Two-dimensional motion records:
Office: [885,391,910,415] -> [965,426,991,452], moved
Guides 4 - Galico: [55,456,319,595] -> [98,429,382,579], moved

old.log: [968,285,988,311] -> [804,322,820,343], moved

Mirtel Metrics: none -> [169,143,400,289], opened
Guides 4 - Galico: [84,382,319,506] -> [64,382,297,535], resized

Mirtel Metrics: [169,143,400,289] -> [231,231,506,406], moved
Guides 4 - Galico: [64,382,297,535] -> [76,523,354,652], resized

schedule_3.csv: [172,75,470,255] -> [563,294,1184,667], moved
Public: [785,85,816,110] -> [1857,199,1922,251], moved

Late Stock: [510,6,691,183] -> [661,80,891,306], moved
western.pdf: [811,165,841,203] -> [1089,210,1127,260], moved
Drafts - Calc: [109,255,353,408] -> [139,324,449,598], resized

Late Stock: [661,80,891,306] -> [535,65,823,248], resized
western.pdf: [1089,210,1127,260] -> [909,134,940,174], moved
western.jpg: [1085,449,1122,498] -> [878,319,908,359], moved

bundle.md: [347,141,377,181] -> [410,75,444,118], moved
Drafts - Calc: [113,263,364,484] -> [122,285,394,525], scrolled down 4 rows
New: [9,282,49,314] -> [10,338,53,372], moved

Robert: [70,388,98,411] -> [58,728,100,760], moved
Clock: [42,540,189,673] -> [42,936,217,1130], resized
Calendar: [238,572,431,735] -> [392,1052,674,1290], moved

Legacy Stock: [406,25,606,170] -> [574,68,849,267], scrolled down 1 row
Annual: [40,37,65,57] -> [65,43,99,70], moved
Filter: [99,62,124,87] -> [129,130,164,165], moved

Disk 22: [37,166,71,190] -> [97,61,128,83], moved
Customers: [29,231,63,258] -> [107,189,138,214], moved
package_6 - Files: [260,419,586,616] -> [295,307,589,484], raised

**YOUR INSTRUCTIONS:** The lines to reproduce run from the one that contains "Filter: [99,62,124,87] ->" through the last line above; copy them exactly.

**YOUR RESPONSE:**
Filter: [99,62,124,87] -> [129,130,164,165], moved

Disk 22: [37,166,71,190] -> [97,61,128,83], moved
Customers: [29,231,63,258] -> [107,189,138,214], moved
package_6 - Files: [260,419,586,616] -> [295,307,589,484], raised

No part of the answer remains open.